Requirement>
Reproduce the rows below without any change, starting with the first row and ending with the row that contains "10: 10:12 -> 10:16".

Items>
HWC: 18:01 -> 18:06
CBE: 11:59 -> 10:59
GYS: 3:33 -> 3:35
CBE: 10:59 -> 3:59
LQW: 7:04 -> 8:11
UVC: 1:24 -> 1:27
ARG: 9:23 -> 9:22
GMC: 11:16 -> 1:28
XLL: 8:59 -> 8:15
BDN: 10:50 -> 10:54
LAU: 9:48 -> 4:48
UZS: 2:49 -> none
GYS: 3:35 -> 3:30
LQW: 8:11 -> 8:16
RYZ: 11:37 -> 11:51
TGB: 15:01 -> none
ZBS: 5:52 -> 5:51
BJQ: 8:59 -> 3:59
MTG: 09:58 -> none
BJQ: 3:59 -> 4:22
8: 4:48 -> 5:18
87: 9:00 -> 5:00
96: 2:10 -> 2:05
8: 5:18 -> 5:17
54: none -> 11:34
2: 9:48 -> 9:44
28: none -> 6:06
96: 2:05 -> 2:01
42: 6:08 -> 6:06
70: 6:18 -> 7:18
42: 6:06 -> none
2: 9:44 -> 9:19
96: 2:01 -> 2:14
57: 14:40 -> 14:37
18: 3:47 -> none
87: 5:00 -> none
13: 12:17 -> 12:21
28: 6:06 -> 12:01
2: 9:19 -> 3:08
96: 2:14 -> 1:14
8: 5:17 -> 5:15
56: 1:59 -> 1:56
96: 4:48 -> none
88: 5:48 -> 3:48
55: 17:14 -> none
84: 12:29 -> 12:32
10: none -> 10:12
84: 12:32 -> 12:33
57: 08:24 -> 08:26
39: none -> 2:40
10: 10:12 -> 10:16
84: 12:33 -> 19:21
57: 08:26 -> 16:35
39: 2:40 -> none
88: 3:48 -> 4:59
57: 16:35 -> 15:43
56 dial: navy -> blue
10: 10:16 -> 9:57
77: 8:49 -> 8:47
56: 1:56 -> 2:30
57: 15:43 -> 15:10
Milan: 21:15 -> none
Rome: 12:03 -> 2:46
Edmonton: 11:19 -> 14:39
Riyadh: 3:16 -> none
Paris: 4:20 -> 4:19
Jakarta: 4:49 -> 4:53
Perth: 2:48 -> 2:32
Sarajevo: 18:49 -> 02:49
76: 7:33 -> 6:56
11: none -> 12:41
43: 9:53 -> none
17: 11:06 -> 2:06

The output>
HWC: 18:01 -> 18:06
CBE: 11:59 -> 10:59
GYS: 3:33 -> 3:35
CBE: 10:59 -> 3:59
LQW: 7:04 -> 8:11
UVC: 1:24 -> 1:27
ARG: 9:23 -> 9:22
GMC: 11:16 -> 1:28
XLL: 8:59 -> 8:15
BDN: 10:50 -> 10:54
LAU: 9:48 -> 4:48
UZS: 2:49 -> none
GYS: 3:35 -> 3:30
LQW: 8:11 -> 8:16
RYZ: 11:37 -> 11:51
TGB: 15:01 -> none
ZBS: 5:52 -> 5:51
BJQ: 8:59 -> 3:59
MTG: 09:58 -> none
BJQ: 3:59 -> 4:22
8: 4:48 -> 5:18
87: 9:00 -> 5:00
96: 2:10 -> 2:05
8: 5:18 -> 5:17
54: none -> 11:34
2: 9:48 -> 9:44
28: none -> 6:06
96: 2:05 -> 2:01
42: 6:08 -> 6:06
70: 6:18 -> 7:18
42: 6:06 -> none
2: 9:44 -> 9:19
96: 2:01 -> 2:14
57: 14:40 -> 14:37
18: 3:47 -> none
87: 5:00 -> none
13: 12:17 -> 12:21
28: 6:06 -> 12:01
2: 9:19 -> 3:08
96: 2:14 -> 1:14
8: 5:17 -> 5:15
56: 1:59 -> 1:56
96: 4:48 -> none
88: 5:48 -> 3:48
55: 17:14 -> none
84: 12:29 -> 12:32
10: none -> 10:12
84: 12:32 -> 12:33
57: 08:24 -> 08:26
39: none -> 2:40
10: 10:12 -> 10:16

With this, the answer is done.